> [Action item]:
Omit the pictures, then reproduce exactly the line bearing "building: none -> [73,295,143,363]" and every line after it up to and including the last line of the entries below.

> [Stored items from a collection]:
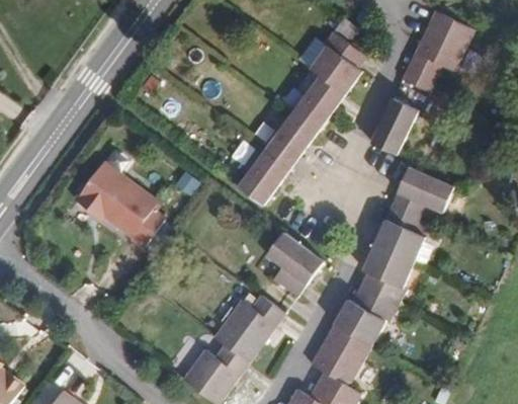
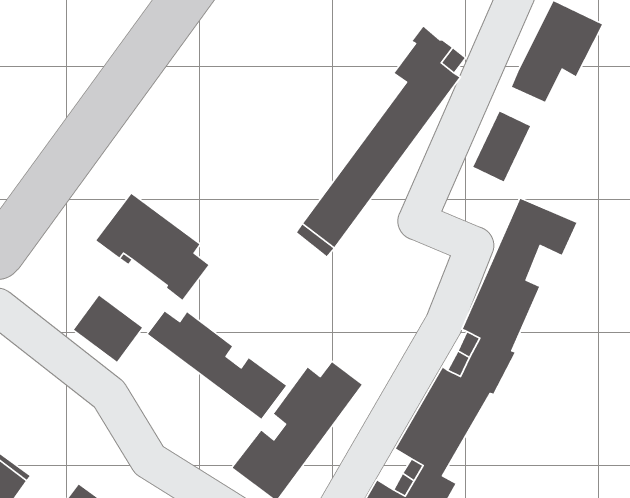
building: [267,232,323,296] -> none
building: none -> [73,295,143,363]
building: none -> [147,310,287,420]

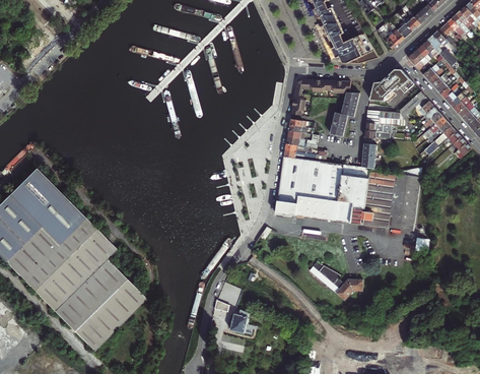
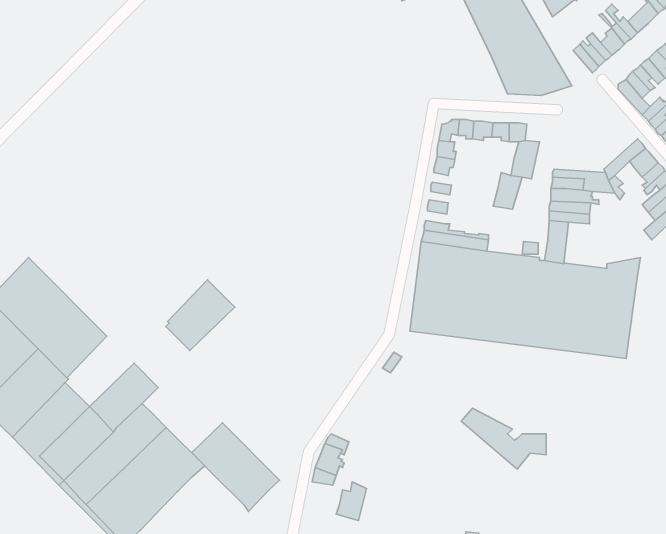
building: [369,69,413,101] -> none
building: [58,215,101,260] -> [166,280,235,351]
building: none -> [192,423,279,512]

> [Problem solution]:
building: none -> [73,295,143,363]
building: none -> [147,310,287,420]

building: [369,69,413,101] -> none
building: [58,215,101,260] -> [166,280,235,351]
building: none -> [192,423,279,512]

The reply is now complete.